### Available data
──────────

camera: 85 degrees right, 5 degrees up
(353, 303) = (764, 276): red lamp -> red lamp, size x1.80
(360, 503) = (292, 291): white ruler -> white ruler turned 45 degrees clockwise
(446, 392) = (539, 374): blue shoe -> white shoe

──────────

### Task directions
Output the full listing above without altering a single word.

### Problem solution
camera: 85 degrees right, 5 degrees up
(353, 303) = (764, 276): red lamp -> red lamp, size x1.80
(360, 503) = (292, 291): white ruler -> white ruler turned 45 degrees clockwise
(446, 392) = (539, 374): blue shoe -> white shoe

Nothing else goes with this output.